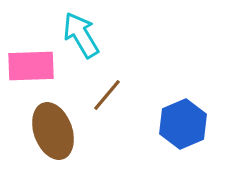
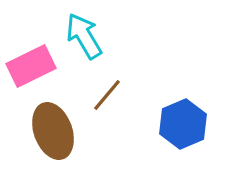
cyan arrow: moved 3 px right, 1 px down
pink rectangle: rotated 24 degrees counterclockwise
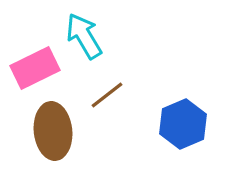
pink rectangle: moved 4 px right, 2 px down
brown line: rotated 12 degrees clockwise
brown ellipse: rotated 14 degrees clockwise
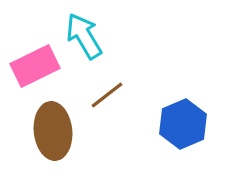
pink rectangle: moved 2 px up
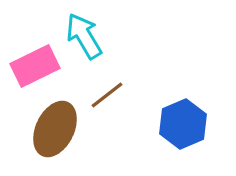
brown ellipse: moved 2 px right, 2 px up; rotated 32 degrees clockwise
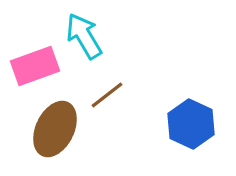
pink rectangle: rotated 6 degrees clockwise
blue hexagon: moved 8 px right; rotated 12 degrees counterclockwise
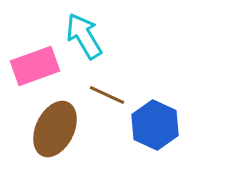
brown line: rotated 63 degrees clockwise
blue hexagon: moved 36 px left, 1 px down
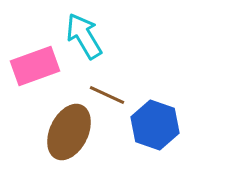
blue hexagon: rotated 6 degrees counterclockwise
brown ellipse: moved 14 px right, 3 px down
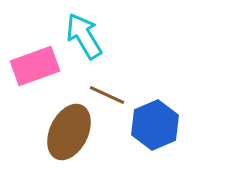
blue hexagon: rotated 18 degrees clockwise
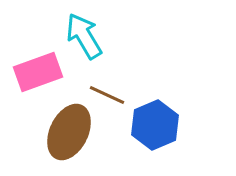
pink rectangle: moved 3 px right, 6 px down
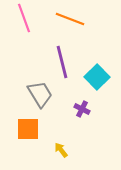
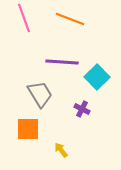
purple line: rotated 72 degrees counterclockwise
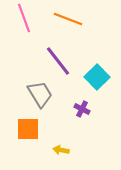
orange line: moved 2 px left
purple line: moved 4 px left, 1 px up; rotated 48 degrees clockwise
yellow arrow: rotated 42 degrees counterclockwise
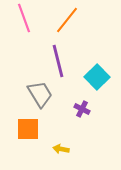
orange line: moved 1 px left, 1 px down; rotated 72 degrees counterclockwise
purple line: rotated 24 degrees clockwise
yellow arrow: moved 1 px up
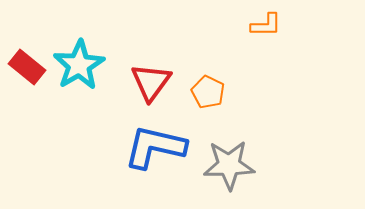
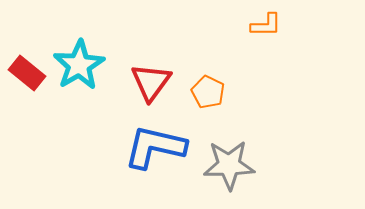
red rectangle: moved 6 px down
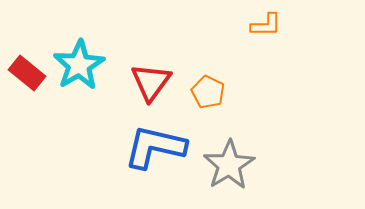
gray star: rotated 30 degrees counterclockwise
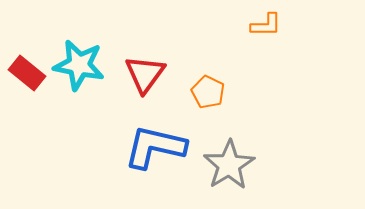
cyan star: rotated 30 degrees counterclockwise
red triangle: moved 6 px left, 8 px up
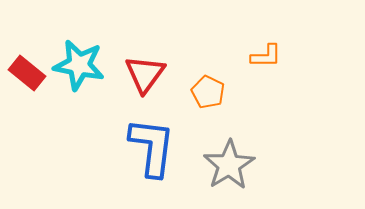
orange L-shape: moved 31 px down
blue L-shape: moved 3 px left; rotated 84 degrees clockwise
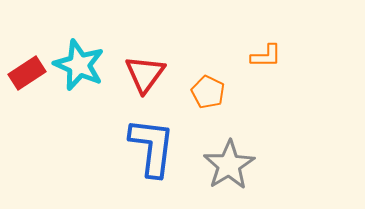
cyan star: rotated 12 degrees clockwise
red rectangle: rotated 72 degrees counterclockwise
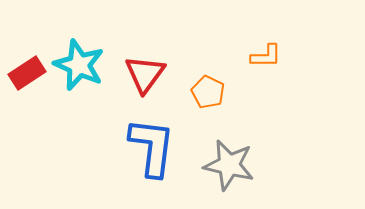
gray star: rotated 27 degrees counterclockwise
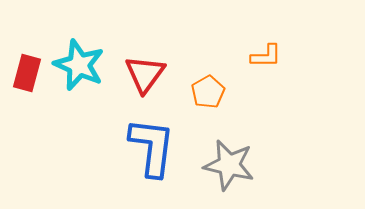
red rectangle: rotated 42 degrees counterclockwise
orange pentagon: rotated 16 degrees clockwise
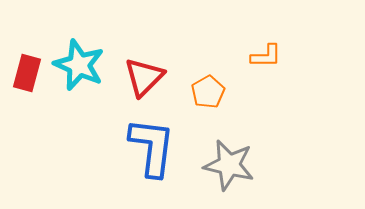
red triangle: moved 1 px left, 3 px down; rotated 9 degrees clockwise
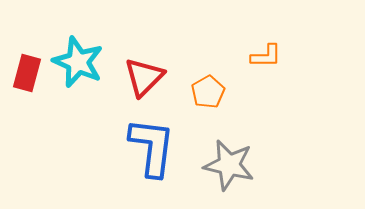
cyan star: moved 1 px left, 3 px up
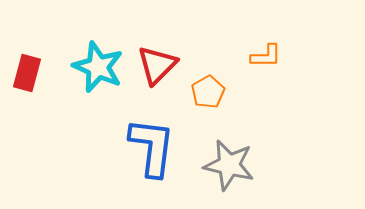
cyan star: moved 20 px right, 5 px down
red triangle: moved 13 px right, 12 px up
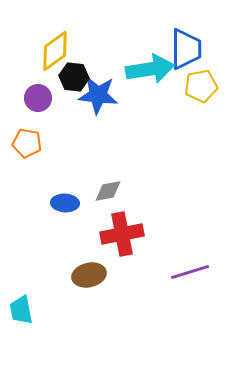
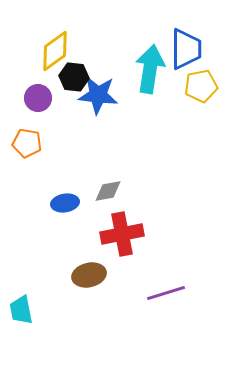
cyan arrow: rotated 72 degrees counterclockwise
blue ellipse: rotated 12 degrees counterclockwise
purple line: moved 24 px left, 21 px down
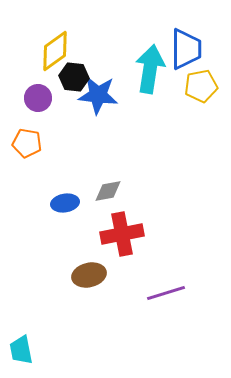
cyan trapezoid: moved 40 px down
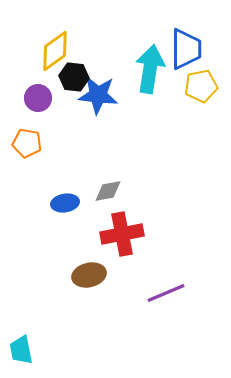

● Exercise objective:
Format every line of the data above as a JSON list of strings, one string per line, omitting blank lines. Leave the pictures out of the answer.

● Finished exercise:
[
  "cyan arrow: moved 3 px right, 1 px down",
  "pink rectangle: rotated 24 degrees counterclockwise",
  "pink rectangle: moved 4 px right, 2 px down",
  "brown line: rotated 12 degrees clockwise",
  "brown ellipse: rotated 14 degrees clockwise",
  "pink rectangle: moved 2 px up",
  "brown ellipse: moved 2 px right, 2 px up; rotated 32 degrees clockwise",
  "pink rectangle: rotated 6 degrees clockwise",
  "blue hexagon: moved 8 px right; rotated 12 degrees counterclockwise",
  "brown line: rotated 63 degrees clockwise",
  "blue hexagon: moved 36 px left, 1 px down",
  "blue hexagon: rotated 6 degrees counterclockwise",
  "brown ellipse: moved 14 px right, 3 px down",
  "blue hexagon: rotated 18 degrees clockwise",
  "pink rectangle: moved 3 px right, 6 px down",
  "purple line: rotated 72 degrees counterclockwise",
  "orange line: moved 2 px left",
  "purple line: moved 4 px left, 1 px up; rotated 48 degrees clockwise",
  "yellow arrow: rotated 42 degrees counterclockwise",
  "orange line: moved 1 px left, 1 px down; rotated 72 degrees counterclockwise",
  "purple line: rotated 24 degrees clockwise",
  "yellow arrow: moved 1 px up",
  "red rectangle: moved 6 px down",
  "gray star: rotated 30 degrees counterclockwise",
  "cyan star: rotated 30 degrees counterclockwise",
  "red triangle: moved 6 px left, 8 px up",
  "orange L-shape: moved 31 px down",
  "blue L-shape: moved 3 px left; rotated 84 degrees clockwise",
  "cyan star: rotated 12 degrees clockwise",
  "red rectangle: rotated 72 degrees counterclockwise",
  "gray star: rotated 27 degrees counterclockwise",
  "red rectangle: rotated 42 degrees counterclockwise",
  "orange pentagon: rotated 16 degrees clockwise",
  "red triangle: moved 1 px left, 3 px down; rotated 9 degrees clockwise",
  "cyan star: moved 1 px left, 3 px up",
  "cyan star: moved 20 px right, 5 px down",
  "red triangle: moved 13 px right, 12 px up",
  "cyan arrow: rotated 72 degrees counterclockwise",
  "blue ellipse: rotated 12 degrees counterclockwise",
  "purple line: moved 24 px left, 21 px down",
  "cyan trapezoid: moved 40 px down"
]